EXERCISE REQUIREMENTS -> From the material that follows, count the lines with the word "LIGHT" in them. Reply with the number only.

DATA SHOWN ->
--------------------------------------------------

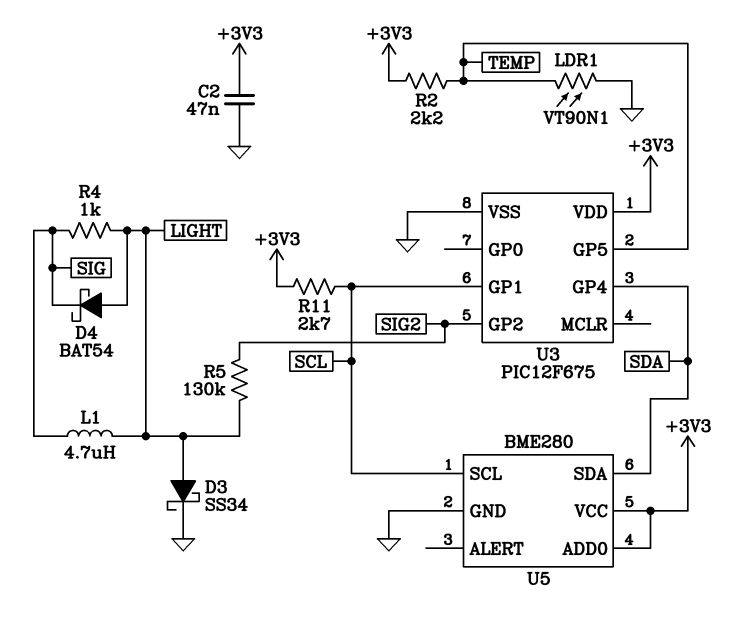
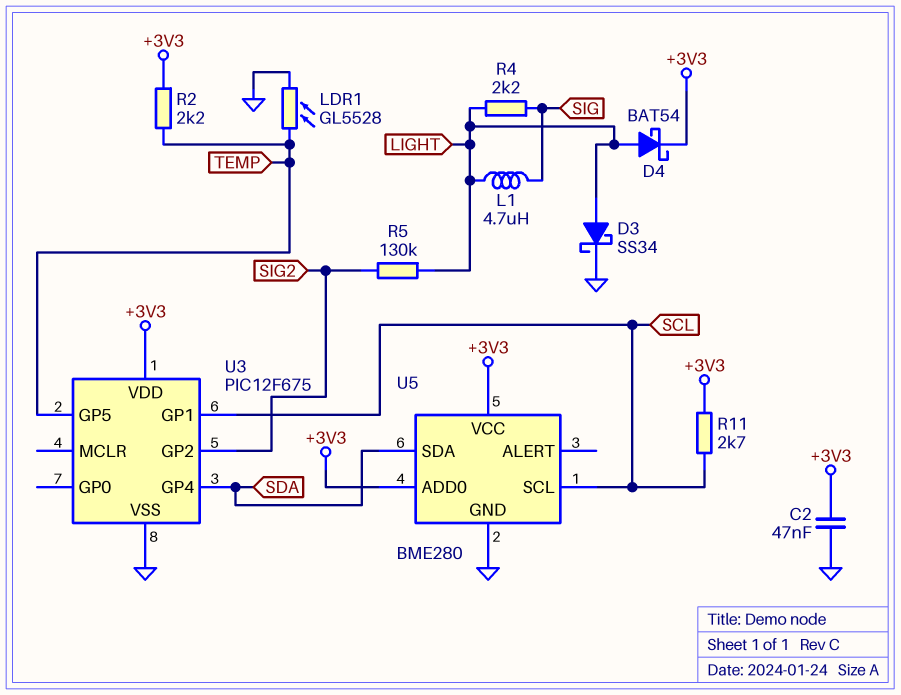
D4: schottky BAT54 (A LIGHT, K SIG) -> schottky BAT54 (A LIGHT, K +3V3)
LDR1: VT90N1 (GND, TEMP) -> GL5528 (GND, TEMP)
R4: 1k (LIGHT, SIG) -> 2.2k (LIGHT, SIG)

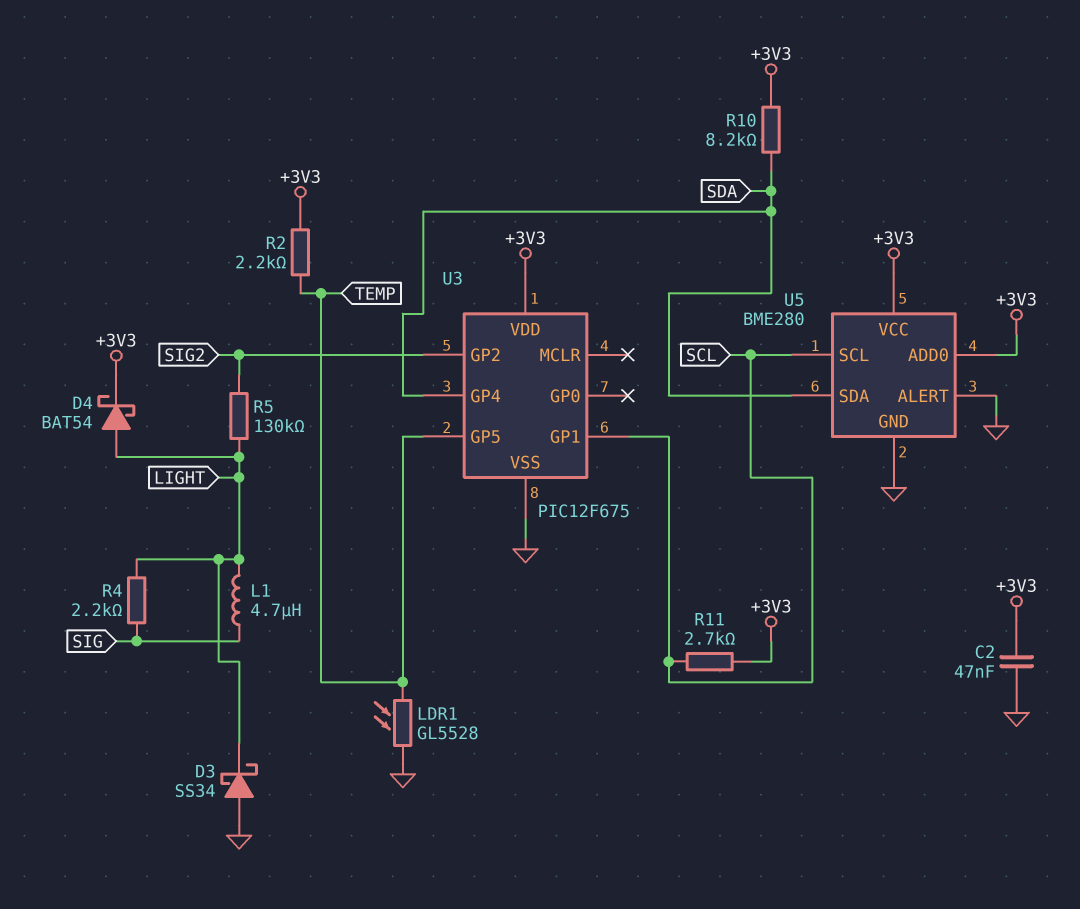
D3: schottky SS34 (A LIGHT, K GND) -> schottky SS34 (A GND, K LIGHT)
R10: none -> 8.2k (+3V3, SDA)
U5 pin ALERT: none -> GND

--------------------------------------------------

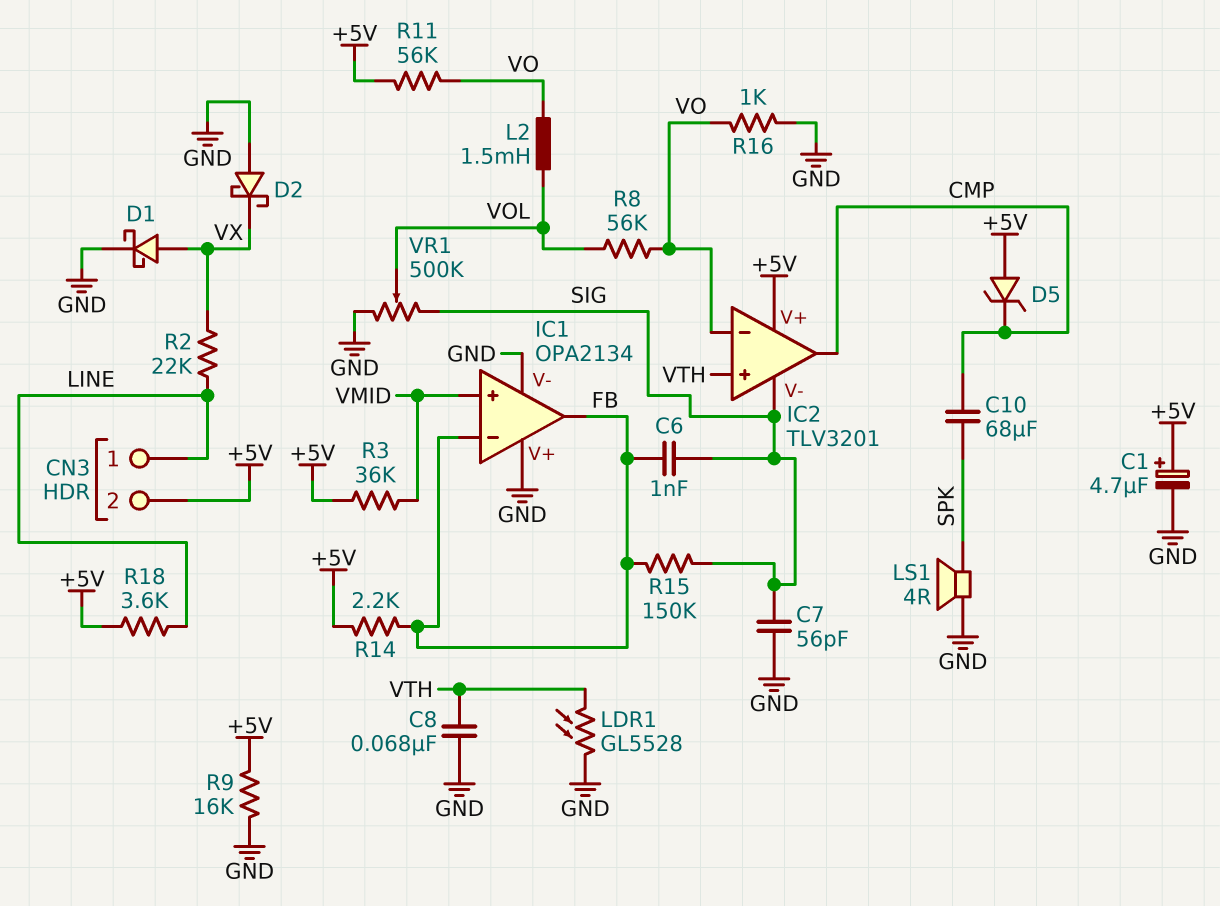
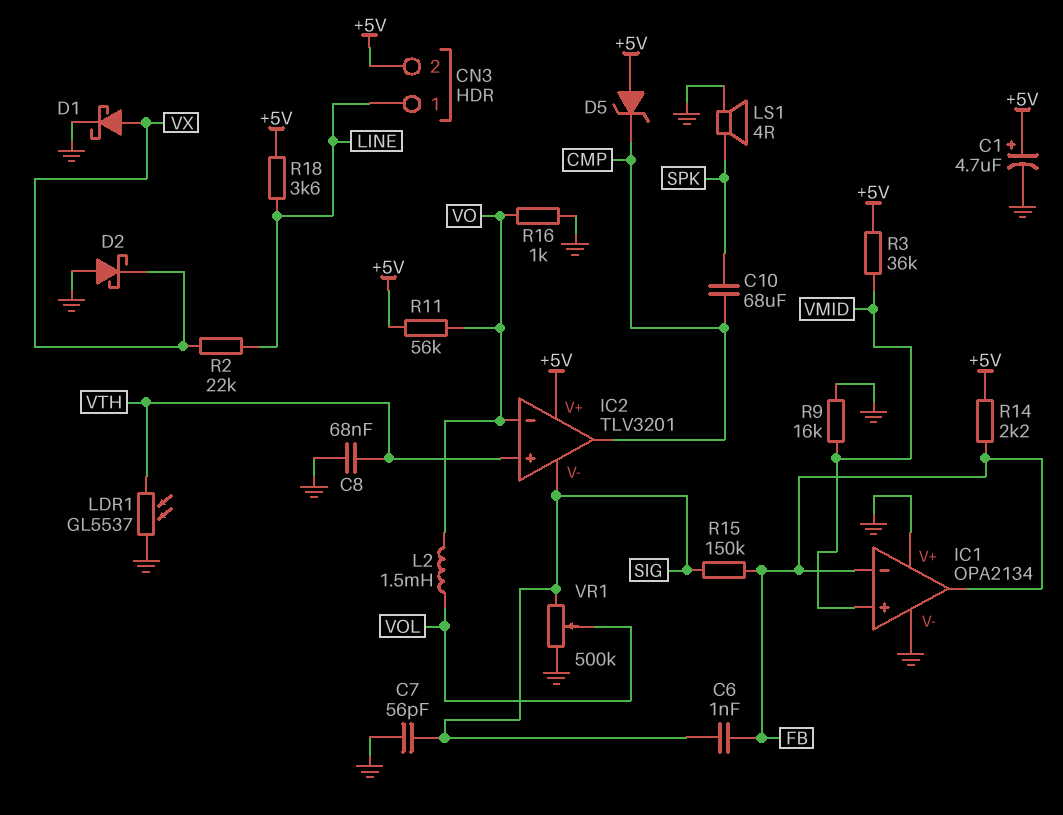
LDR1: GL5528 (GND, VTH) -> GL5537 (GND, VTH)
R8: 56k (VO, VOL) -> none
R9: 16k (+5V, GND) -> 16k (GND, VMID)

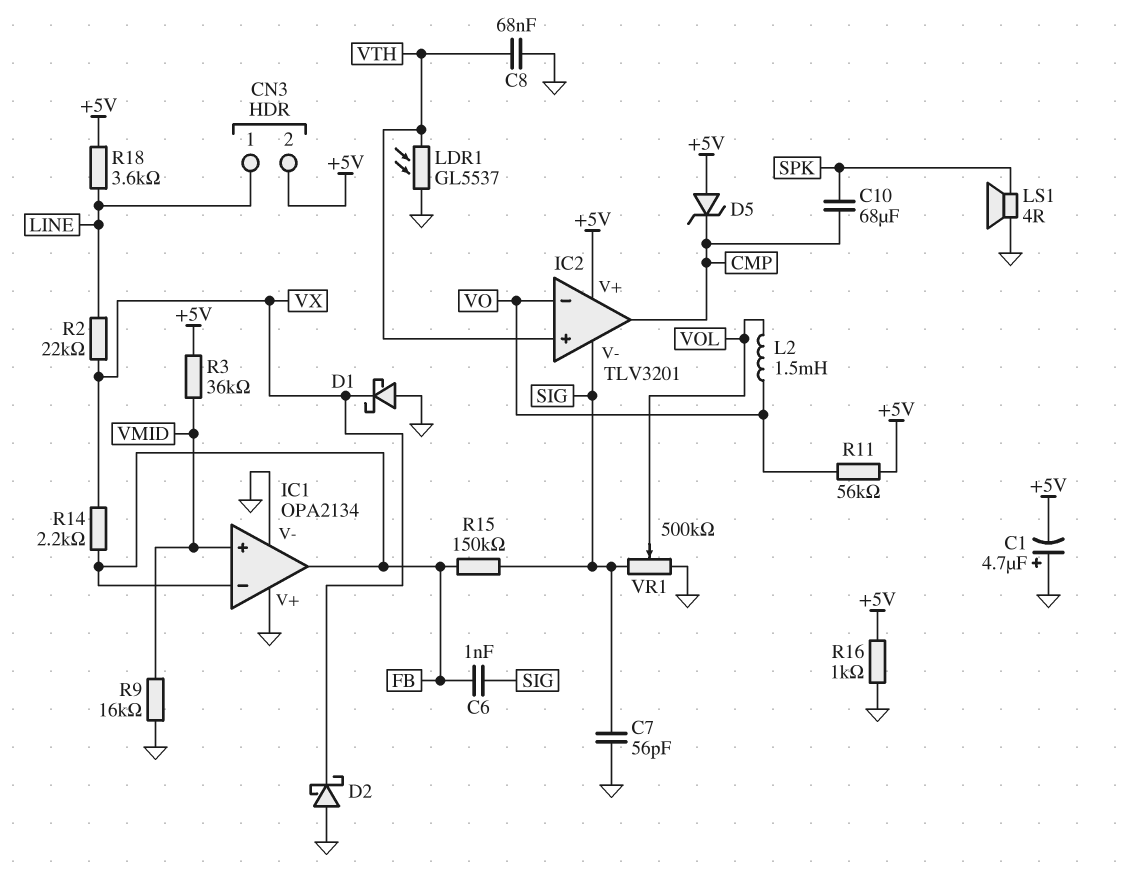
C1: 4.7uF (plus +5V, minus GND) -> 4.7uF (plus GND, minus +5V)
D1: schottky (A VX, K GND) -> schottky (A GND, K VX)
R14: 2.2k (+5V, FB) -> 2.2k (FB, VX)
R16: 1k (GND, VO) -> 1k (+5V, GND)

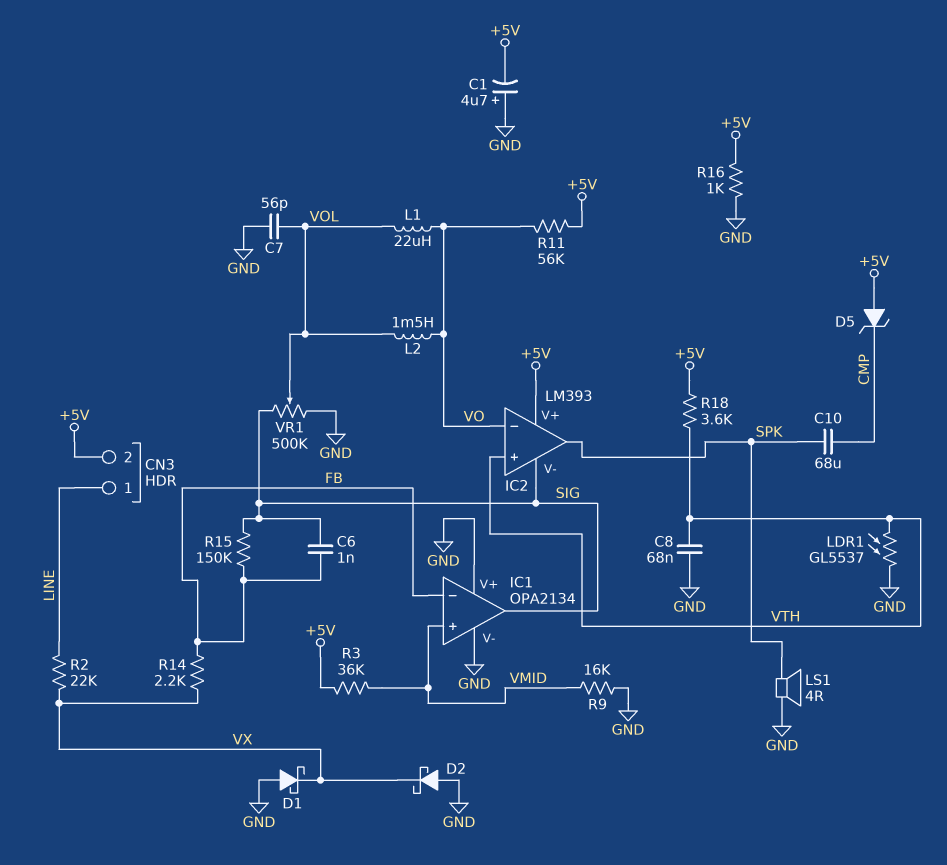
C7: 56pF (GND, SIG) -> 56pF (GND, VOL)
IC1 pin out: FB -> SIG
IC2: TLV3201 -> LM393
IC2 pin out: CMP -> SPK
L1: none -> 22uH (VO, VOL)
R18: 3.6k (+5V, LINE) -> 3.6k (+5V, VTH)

--------------------------------------------------

WRITTEN SOLUTION -> 3